• YOUR OBJECTIVE
In the entries below, the lines from the one with "yellow cake: 5 -> 4" through the one with "yellow spinning top: 2 -> 6" are to be copied exactly; both ends count.

• EXTRACTED MATERIAL
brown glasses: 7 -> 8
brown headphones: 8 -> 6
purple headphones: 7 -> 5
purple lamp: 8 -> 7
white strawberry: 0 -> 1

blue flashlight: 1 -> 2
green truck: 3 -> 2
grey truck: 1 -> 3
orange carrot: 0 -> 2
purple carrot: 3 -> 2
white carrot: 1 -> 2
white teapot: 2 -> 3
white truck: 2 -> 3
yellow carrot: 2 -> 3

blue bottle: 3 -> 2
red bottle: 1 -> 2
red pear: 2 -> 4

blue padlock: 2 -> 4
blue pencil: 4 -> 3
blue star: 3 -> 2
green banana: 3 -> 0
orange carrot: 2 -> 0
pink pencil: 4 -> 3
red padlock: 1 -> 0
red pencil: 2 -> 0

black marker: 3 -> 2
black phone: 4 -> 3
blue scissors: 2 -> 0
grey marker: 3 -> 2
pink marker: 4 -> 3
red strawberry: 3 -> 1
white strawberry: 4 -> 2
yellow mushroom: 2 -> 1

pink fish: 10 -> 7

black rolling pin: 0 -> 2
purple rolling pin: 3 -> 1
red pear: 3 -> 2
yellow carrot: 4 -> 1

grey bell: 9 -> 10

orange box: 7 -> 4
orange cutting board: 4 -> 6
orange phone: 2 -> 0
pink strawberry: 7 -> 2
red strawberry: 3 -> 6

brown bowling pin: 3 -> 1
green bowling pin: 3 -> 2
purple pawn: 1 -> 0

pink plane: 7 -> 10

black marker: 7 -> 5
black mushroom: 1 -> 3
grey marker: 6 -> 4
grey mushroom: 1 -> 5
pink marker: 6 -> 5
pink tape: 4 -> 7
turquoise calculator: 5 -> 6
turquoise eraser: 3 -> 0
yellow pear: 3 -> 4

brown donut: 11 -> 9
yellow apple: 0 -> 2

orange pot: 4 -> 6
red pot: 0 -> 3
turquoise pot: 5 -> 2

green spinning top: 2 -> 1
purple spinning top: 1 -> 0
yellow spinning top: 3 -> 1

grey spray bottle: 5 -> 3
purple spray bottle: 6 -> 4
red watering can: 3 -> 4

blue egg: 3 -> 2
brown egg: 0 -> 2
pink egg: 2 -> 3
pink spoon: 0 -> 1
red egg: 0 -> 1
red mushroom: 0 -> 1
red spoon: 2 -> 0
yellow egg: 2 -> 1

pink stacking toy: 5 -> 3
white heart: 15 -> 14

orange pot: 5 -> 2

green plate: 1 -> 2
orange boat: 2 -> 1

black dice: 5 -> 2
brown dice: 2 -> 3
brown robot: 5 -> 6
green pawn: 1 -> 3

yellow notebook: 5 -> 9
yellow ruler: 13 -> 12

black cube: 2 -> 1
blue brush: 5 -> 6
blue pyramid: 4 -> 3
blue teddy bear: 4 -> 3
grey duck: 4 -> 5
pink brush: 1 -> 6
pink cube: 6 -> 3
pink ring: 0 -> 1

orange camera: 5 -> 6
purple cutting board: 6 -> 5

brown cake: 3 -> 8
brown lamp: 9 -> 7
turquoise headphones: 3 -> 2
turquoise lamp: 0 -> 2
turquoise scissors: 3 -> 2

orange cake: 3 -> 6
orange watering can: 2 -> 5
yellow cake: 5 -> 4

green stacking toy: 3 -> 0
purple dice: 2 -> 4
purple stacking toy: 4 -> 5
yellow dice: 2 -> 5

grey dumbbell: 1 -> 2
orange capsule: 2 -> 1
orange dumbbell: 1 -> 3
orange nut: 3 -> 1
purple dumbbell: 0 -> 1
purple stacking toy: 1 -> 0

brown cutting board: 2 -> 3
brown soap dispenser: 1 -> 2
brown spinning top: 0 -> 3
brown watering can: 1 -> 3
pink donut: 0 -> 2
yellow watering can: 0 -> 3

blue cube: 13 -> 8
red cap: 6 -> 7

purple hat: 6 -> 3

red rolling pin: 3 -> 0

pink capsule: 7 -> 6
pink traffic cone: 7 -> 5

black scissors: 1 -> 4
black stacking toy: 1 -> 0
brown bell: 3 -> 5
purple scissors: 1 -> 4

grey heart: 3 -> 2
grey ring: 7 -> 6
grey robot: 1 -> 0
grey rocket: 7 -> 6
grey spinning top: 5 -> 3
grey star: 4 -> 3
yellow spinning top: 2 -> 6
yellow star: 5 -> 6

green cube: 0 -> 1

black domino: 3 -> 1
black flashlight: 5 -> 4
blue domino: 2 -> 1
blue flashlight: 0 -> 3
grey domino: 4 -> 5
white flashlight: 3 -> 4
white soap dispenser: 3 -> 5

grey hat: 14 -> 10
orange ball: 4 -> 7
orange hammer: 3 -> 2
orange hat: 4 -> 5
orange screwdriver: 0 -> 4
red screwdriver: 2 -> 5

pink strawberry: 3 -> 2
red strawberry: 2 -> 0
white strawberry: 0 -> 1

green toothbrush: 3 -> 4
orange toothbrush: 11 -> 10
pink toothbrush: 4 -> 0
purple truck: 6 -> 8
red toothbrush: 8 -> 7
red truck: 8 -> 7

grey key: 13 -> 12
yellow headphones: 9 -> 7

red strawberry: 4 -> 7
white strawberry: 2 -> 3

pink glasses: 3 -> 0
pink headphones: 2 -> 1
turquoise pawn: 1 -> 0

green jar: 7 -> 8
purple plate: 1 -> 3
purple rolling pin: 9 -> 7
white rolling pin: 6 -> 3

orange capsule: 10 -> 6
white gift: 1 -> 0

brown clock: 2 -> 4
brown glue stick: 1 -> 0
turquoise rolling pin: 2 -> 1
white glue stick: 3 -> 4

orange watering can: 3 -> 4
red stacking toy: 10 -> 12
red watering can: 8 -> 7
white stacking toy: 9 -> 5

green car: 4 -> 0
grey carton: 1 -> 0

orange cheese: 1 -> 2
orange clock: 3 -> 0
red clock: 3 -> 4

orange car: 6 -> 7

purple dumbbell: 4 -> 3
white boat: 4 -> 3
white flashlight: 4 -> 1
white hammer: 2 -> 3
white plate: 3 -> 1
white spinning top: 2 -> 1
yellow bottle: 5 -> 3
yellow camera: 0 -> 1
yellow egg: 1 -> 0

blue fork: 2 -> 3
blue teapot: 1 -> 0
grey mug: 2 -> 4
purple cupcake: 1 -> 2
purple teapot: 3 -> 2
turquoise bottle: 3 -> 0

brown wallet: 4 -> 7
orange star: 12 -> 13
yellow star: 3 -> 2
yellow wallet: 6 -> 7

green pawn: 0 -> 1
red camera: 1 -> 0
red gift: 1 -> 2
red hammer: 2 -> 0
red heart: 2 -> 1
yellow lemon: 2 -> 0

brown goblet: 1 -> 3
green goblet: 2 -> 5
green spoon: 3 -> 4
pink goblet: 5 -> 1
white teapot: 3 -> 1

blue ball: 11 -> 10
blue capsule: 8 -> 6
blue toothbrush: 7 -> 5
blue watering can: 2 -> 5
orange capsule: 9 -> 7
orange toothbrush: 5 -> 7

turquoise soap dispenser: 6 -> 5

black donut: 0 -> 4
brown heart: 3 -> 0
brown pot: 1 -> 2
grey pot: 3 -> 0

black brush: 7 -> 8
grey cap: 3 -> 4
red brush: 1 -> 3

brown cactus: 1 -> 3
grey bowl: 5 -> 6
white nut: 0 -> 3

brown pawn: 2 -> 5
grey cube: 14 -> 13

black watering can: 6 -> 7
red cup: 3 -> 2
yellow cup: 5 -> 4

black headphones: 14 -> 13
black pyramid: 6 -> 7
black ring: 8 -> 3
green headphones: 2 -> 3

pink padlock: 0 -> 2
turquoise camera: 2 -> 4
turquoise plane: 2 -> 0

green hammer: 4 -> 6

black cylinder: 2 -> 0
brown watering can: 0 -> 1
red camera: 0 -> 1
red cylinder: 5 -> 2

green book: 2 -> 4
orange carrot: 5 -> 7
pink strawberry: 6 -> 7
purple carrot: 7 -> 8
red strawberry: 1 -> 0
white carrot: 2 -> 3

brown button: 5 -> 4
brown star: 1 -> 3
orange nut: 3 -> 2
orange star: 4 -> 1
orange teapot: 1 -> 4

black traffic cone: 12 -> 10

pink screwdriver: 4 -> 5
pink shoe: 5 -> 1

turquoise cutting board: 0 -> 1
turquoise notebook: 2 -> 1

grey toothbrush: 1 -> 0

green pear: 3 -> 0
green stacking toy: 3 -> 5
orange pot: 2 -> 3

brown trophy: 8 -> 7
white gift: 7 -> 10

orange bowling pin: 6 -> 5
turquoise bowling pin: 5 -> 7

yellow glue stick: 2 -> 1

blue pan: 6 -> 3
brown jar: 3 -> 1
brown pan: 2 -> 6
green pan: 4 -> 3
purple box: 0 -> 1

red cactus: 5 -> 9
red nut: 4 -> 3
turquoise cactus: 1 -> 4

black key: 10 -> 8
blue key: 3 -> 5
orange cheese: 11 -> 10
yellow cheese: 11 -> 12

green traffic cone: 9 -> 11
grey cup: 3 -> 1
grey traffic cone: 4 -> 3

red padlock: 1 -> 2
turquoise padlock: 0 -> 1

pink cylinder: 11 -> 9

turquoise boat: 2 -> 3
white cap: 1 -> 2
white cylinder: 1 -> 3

• EXERCISE SOLUTION
yellow cake: 5 -> 4

green stacking toy: 3 -> 0
purple dice: 2 -> 4
purple stacking toy: 4 -> 5
yellow dice: 2 -> 5

grey dumbbell: 1 -> 2
orange capsule: 2 -> 1
orange dumbbell: 1 -> 3
orange nut: 3 -> 1
purple dumbbell: 0 -> 1
purple stacking toy: 1 -> 0

brown cutting board: 2 -> 3
brown soap dispenser: 1 -> 2
brown spinning top: 0 -> 3
brown watering can: 1 -> 3
pink donut: 0 -> 2
yellow watering can: 0 -> 3

blue cube: 13 -> 8
red cap: 6 -> 7

purple hat: 6 -> 3

red rolling pin: 3 -> 0

pink capsule: 7 -> 6
pink traffic cone: 7 -> 5

black scissors: 1 -> 4
black stacking toy: 1 -> 0
brown bell: 3 -> 5
purple scissors: 1 -> 4

grey heart: 3 -> 2
grey ring: 7 -> 6
grey robot: 1 -> 0
grey rocket: 7 -> 6
grey spinning top: 5 -> 3
grey star: 4 -> 3
yellow spinning top: 2 -> 6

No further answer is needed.